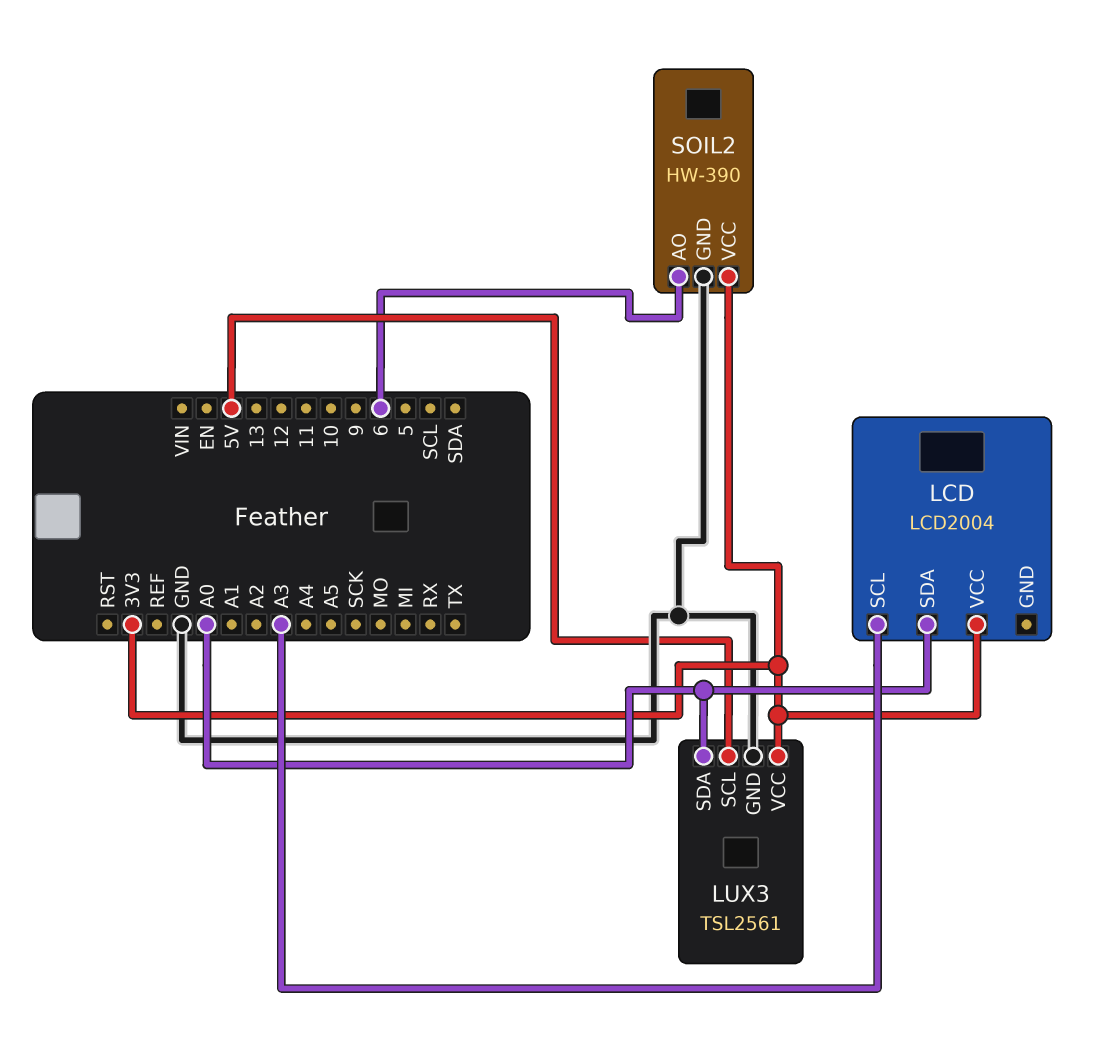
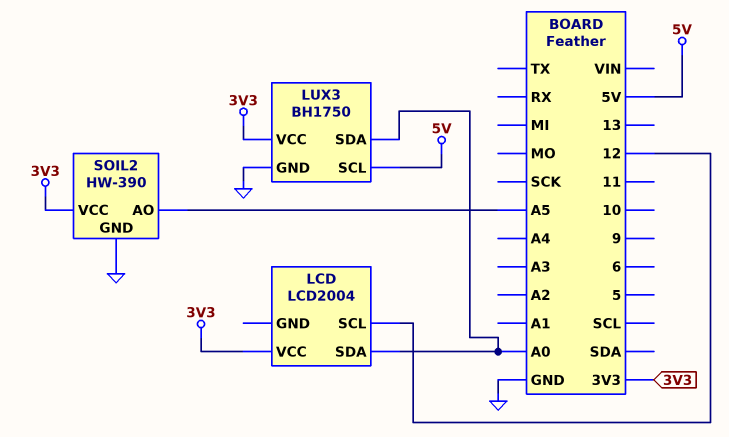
LCD pin SCL: A3 -> 12
LUX3: TSL2561 -> BH1750
SOIL2 pin AO: 6 -> A5

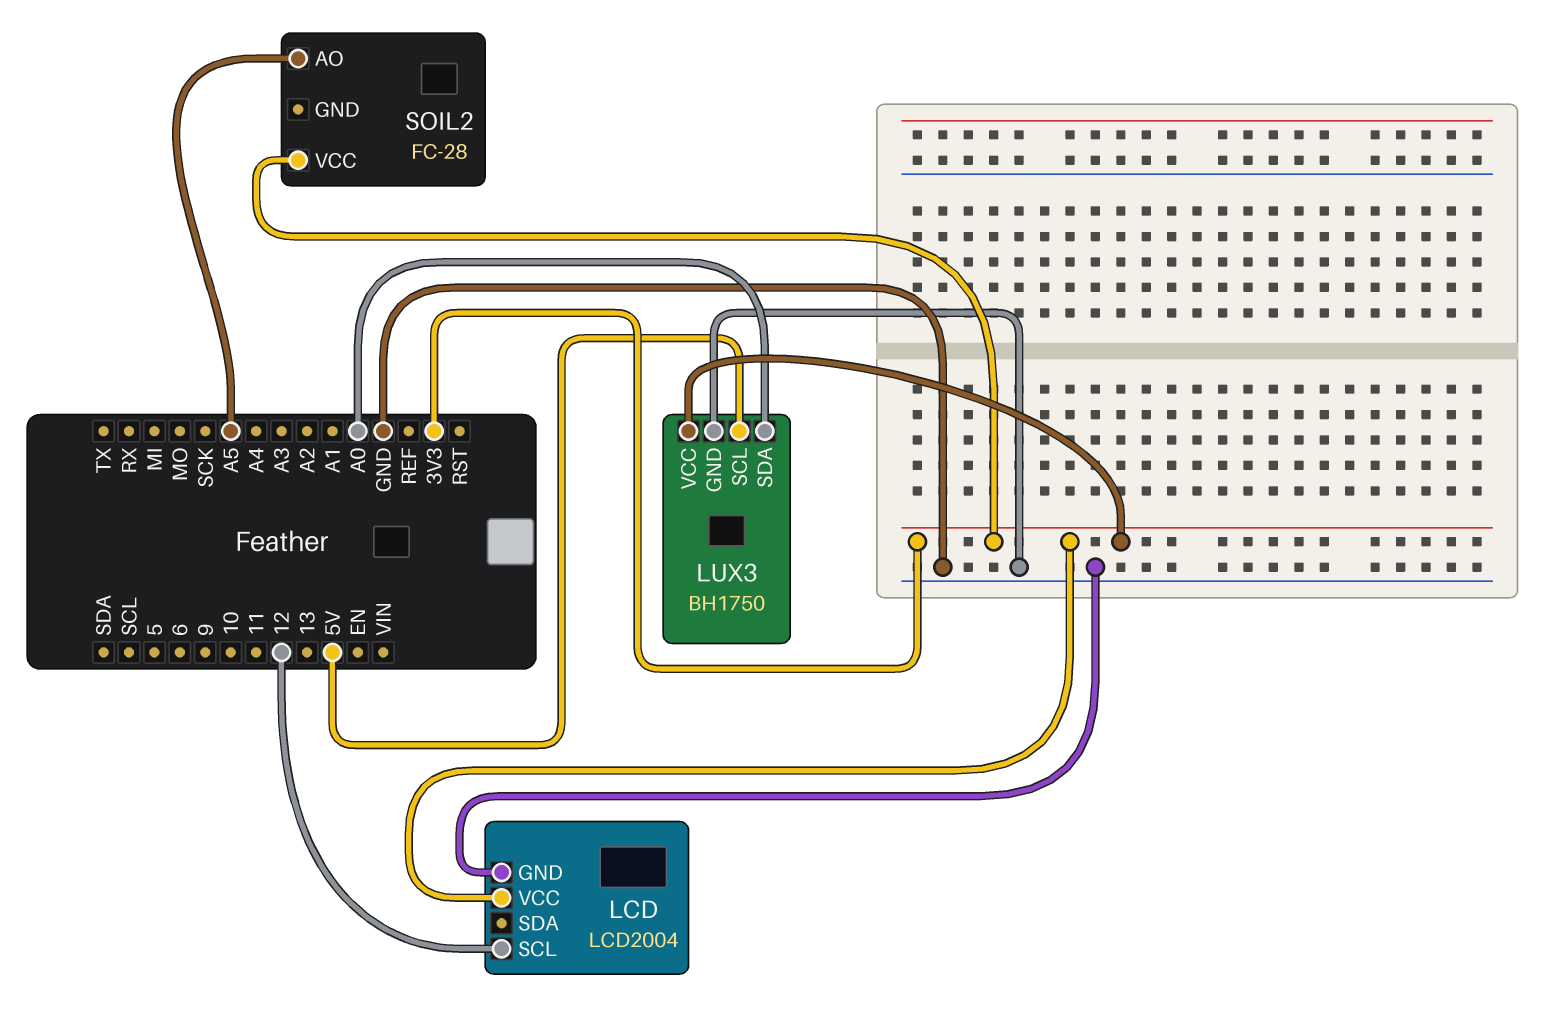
LCD pin GND: none -> GND
LCD pin SDA: A0 -> none
SOIL2: HW-390 -> FC-28
SOIL2 pin GND: GND -> none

▶ **Required work**: From the line containing "LCD pin GND: none -> GND" down to the last line of the listing above, give every line again exactly, and add nothing.

▶ **Result of this task**:
LCD pin GND: none -> GND
LCD pin SDA: A0 -> none
SOIL2: HW-390 -> FC-28
SOIL2 pin GND: GND -> none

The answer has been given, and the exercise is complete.